To do - Output every record exactly, apart from its images.

Provided data -
----

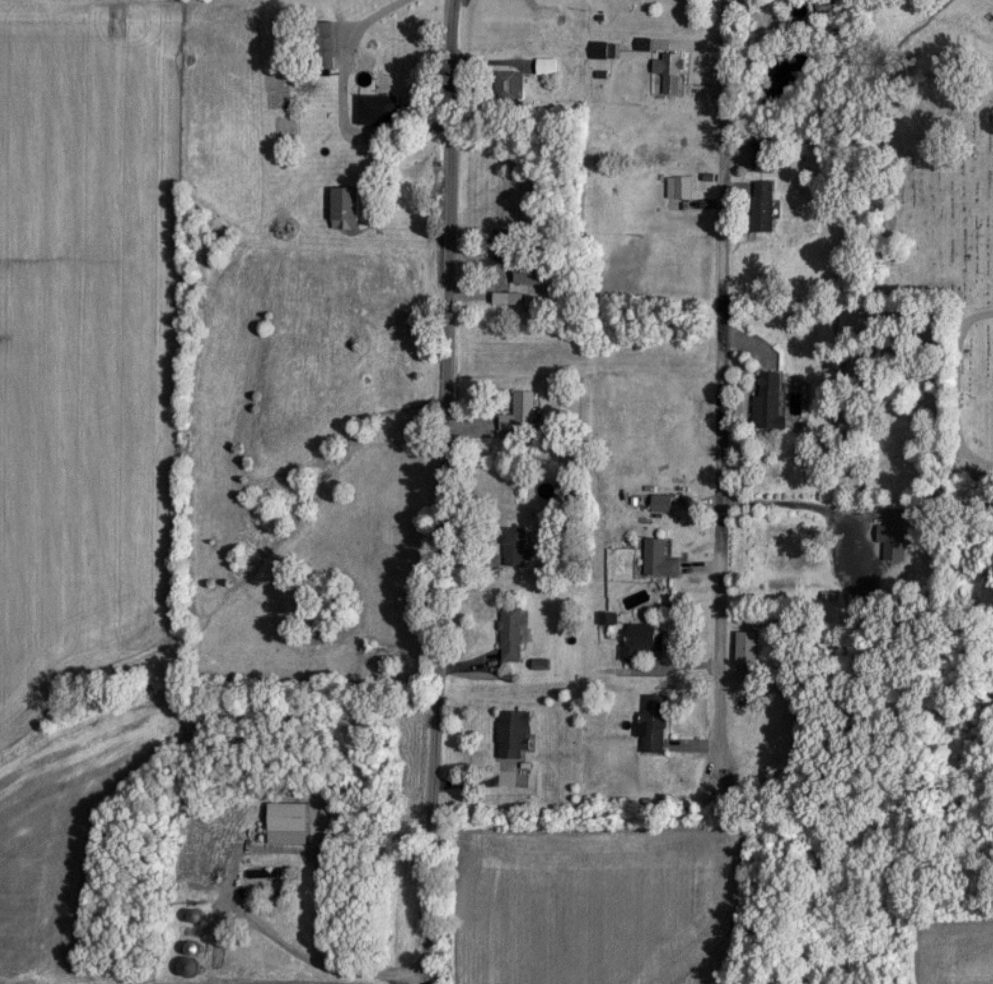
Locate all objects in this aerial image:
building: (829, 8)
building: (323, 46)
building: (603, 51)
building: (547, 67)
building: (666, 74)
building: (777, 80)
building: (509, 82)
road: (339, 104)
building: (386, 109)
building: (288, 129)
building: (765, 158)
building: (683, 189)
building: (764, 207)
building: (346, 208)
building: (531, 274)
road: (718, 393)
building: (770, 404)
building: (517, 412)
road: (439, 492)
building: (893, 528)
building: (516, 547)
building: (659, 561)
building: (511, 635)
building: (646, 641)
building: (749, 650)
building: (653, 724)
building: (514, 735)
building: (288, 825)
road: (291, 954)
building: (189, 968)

----

Task solution -
Locate all objects in this aerial image:
building: (829, 8)
building: (323, 46)
building: (603, 51)
building: (547, 67)
building: (666, 74)
building: (777, 80)
building: (509, 82)
road: (339, 104)
building: (386, 109)
building: (288, 129)
building: (765, 158)
building: (683, 189)
building: (764, 207)
building: (346, 208)
building: (531, 274)
road: (718, 393)
building: (770, 404)
building: (517, 412)
road: (439, 492)
building: (893, 528)
building: (516, 547)
building: (659, 561)
building: (511, 635)
building: (646, 641)
building: (749, 650)
building: (653, 724)
building: (514, 735)
building: (288, 825)
road: (291, 954)
building: (189, 968)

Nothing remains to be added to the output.